> _EXERCISE_
Each line of the data below that holds the word "gwiazda" is to be reported in full.

> _Saved data entries_
____

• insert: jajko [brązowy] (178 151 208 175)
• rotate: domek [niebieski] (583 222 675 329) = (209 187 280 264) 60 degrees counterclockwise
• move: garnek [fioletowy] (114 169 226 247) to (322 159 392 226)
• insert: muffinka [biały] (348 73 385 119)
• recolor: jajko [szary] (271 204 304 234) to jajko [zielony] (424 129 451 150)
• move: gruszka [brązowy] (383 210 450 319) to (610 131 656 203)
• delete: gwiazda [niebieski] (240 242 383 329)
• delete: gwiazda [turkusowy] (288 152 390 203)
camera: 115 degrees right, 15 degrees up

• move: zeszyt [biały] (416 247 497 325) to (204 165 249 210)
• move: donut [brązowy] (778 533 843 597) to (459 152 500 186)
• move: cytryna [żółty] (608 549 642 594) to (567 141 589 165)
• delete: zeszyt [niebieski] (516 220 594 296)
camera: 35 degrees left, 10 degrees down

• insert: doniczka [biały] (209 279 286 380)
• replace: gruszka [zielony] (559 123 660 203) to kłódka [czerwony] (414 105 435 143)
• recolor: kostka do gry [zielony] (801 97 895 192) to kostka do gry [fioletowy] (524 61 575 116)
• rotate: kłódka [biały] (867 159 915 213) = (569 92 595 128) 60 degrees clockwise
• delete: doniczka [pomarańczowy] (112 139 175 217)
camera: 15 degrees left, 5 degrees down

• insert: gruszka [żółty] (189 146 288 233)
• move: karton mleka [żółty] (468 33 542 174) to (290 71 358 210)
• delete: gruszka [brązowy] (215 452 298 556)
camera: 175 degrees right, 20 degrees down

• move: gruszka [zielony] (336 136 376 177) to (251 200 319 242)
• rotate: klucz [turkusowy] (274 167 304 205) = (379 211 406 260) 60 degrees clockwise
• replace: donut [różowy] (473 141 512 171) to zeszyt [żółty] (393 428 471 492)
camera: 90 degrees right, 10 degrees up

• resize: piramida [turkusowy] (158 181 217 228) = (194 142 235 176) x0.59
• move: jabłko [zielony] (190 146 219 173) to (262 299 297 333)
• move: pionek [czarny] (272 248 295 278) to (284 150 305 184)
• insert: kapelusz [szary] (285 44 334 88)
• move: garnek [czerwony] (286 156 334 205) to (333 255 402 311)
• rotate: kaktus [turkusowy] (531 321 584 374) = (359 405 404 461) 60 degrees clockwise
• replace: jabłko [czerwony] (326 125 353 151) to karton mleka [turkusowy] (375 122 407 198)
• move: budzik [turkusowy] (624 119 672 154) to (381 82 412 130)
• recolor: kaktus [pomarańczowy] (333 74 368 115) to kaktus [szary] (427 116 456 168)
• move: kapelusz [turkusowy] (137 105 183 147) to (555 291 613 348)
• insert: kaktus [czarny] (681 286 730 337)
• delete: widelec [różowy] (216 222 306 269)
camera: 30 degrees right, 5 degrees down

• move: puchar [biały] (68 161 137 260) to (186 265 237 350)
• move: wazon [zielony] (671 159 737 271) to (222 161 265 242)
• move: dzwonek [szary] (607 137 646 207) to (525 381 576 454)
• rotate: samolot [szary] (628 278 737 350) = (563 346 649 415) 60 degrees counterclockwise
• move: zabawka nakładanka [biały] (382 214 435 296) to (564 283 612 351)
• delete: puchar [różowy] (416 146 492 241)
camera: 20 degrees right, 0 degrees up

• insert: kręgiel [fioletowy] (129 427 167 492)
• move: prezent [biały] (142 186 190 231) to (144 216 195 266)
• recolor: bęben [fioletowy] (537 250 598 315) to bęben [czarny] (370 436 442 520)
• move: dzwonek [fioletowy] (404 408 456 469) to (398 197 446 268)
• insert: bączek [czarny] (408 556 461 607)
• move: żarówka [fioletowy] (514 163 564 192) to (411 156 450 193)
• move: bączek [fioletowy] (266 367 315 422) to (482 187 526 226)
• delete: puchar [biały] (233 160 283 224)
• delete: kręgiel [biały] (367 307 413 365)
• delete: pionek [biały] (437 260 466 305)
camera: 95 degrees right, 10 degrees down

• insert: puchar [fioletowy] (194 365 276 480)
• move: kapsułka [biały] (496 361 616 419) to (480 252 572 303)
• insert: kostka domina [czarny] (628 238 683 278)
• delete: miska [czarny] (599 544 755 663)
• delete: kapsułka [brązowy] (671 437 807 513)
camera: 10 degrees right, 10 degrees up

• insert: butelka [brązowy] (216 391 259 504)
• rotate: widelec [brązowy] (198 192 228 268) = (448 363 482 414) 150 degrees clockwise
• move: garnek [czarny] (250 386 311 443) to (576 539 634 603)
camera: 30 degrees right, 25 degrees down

____

> _FINISHED EXERCISE_
• delete: gwiazda [niebieski] (240 242 383 329)
• delete: gwiazda [turkusowy] (288 152 390 203)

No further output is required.